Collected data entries
=== Section Start ===

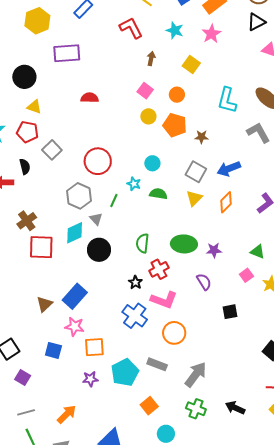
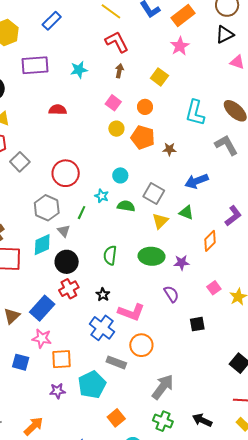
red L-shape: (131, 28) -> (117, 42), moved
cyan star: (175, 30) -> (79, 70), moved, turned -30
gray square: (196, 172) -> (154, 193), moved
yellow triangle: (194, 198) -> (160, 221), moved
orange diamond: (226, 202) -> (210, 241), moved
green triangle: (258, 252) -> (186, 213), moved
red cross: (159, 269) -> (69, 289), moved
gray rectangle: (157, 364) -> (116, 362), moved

=== Section End ===
=== Section Start ===

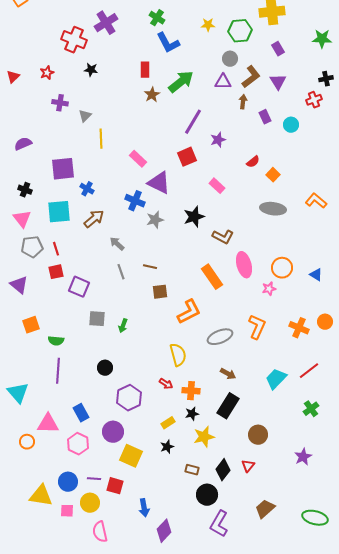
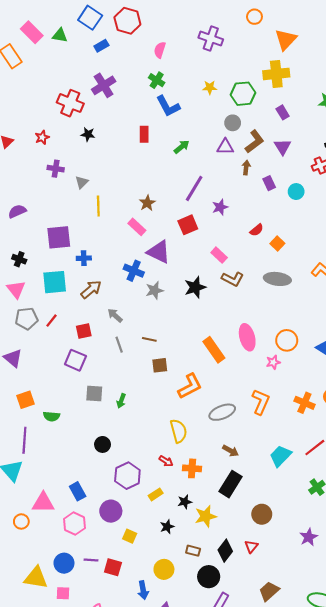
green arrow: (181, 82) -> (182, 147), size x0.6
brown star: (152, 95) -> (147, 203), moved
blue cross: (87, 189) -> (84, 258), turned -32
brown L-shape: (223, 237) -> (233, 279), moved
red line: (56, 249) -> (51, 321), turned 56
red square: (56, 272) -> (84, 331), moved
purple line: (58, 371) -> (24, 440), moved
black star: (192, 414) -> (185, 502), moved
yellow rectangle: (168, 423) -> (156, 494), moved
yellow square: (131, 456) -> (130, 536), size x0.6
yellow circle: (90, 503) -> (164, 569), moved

=== Section End ===

WHAT YOU SHOULD DO
All that belongs in your answer is the stretch of entries above from the line with "orange diamond: (226, 202)" through the line with "gray rectangle: (157, 364)", printed exactly.

REPLY TO THE EXERCISE
orange diamond: (226, 202) -> (210, 241), moved
green triangle: (258, 252) -> (186, 213), moved
red cross: (159, 269) -> (69, 289), moved
gray rectangle: (157, 364) -> (116, 362), moved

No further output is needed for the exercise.